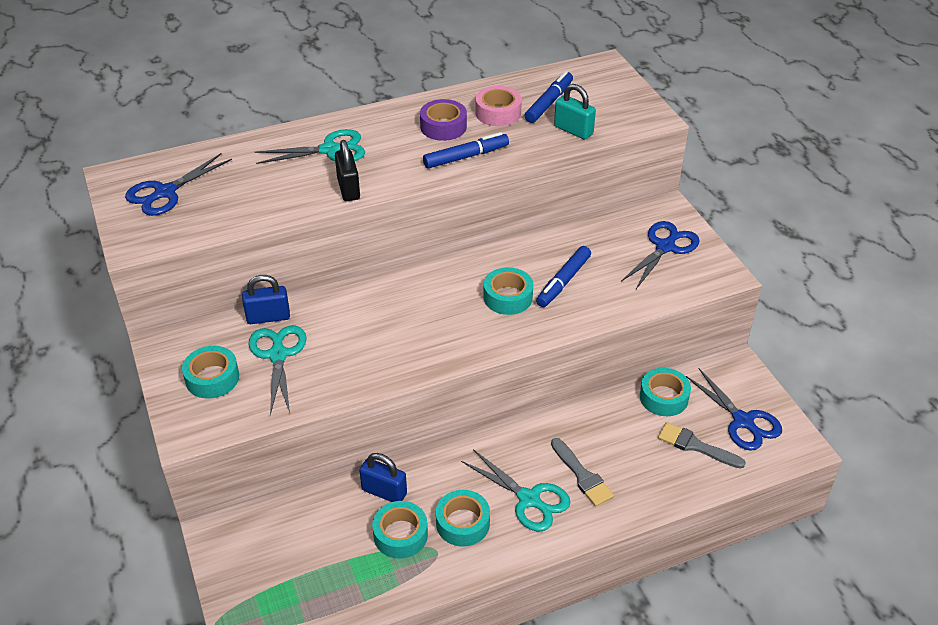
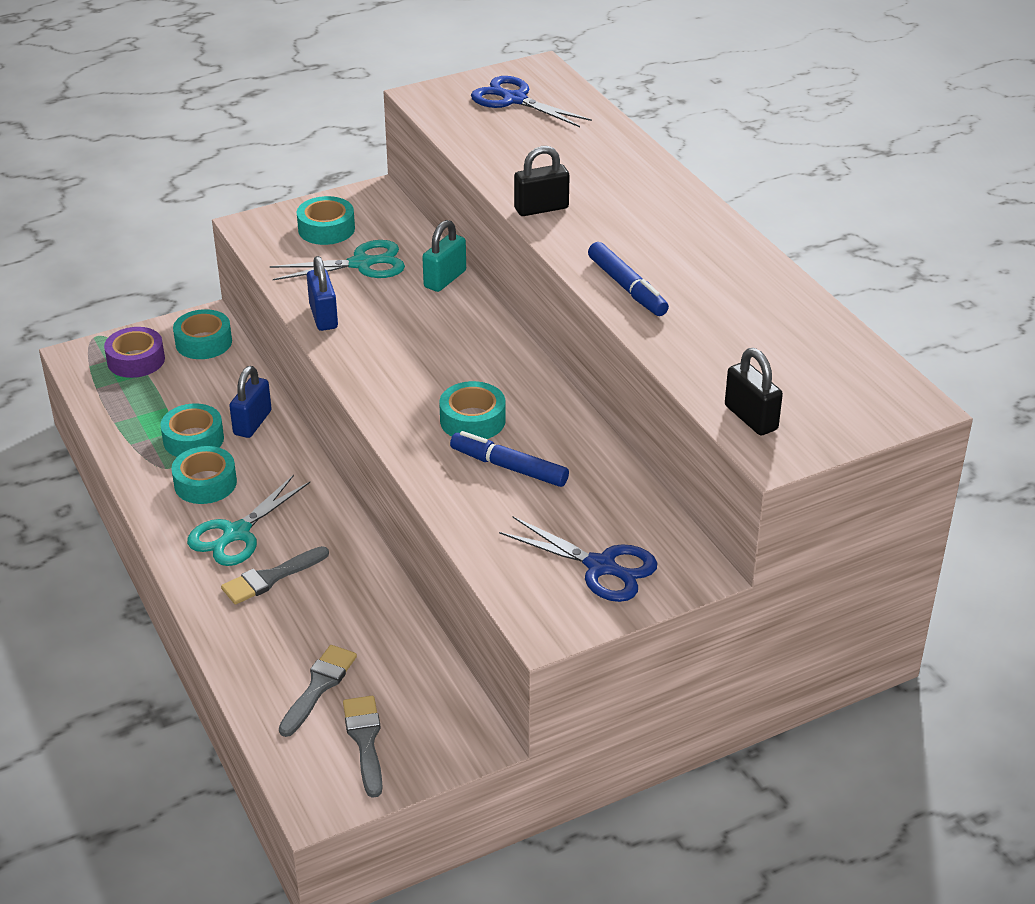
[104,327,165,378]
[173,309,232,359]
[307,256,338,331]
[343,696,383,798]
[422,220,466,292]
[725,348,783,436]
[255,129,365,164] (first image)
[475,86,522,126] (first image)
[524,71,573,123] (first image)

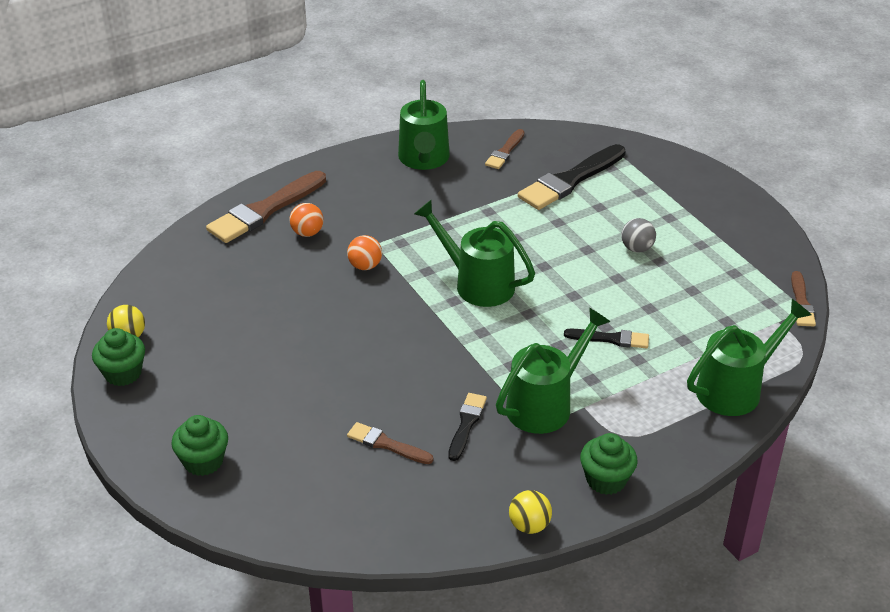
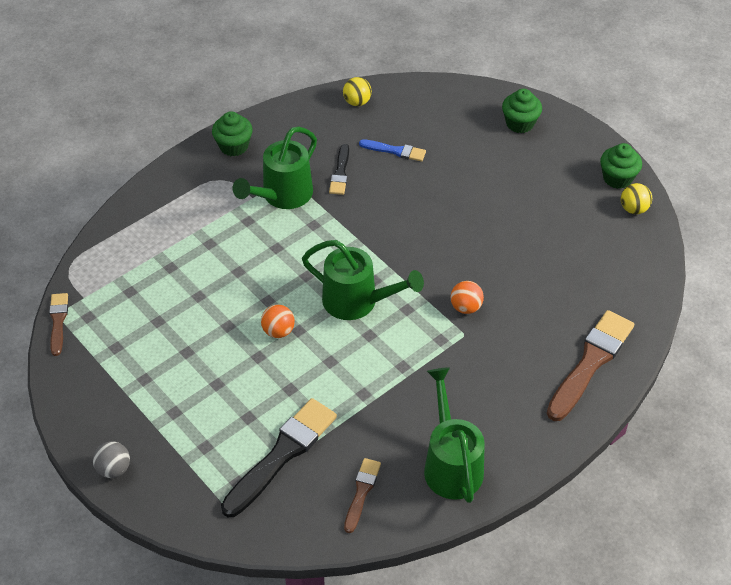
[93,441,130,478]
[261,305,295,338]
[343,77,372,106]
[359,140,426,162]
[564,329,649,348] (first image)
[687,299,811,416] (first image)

→ Work instructions: Everything above from the line that has "[343,696,383,798]" down to the line that has "[564,329,649,348] (first image)" should be output exactly, with both of those lines included. Leave the pictures behind.

→ Result of the exercise:
[343,696,383,798]
[422,220,466,292]
[725,348,783,436]
[255,129,365,164] (first image)
[475,86,522,126] (first image)
[524,71,573,123] (first image)

[93,441,130,478]
[261,305,295,338]
[343,77,372,106]
[359,140,426,162]
[564,329,649,348] (first image)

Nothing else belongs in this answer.